_Exercise brief_. Please format every line of the items below as a JSON list of strings, with one string per line and any blank lines left out.

[Element and text position data]
▼▼▼
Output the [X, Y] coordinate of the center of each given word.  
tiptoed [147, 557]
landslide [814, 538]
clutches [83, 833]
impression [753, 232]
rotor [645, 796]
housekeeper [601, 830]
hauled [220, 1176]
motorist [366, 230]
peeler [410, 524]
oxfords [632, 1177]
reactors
▲▲▲
_Output for this exercise_.
[
  "Output the [X, Y] coordinate of the center of each given word.  ",
  "tiptoed [147, 557]",
  "landslide [814, 538]",
  "clutches [83, 833]",
  "impression [753, 232]",
  "rotor [645, 796]",
  "housekeeper [601, 830]",
  "hauled [220, 1176]",
  "motorist [366, 230]",
  "peeler [410, 524]",
  "oxfords [632, 1177]",
  "reactors"
]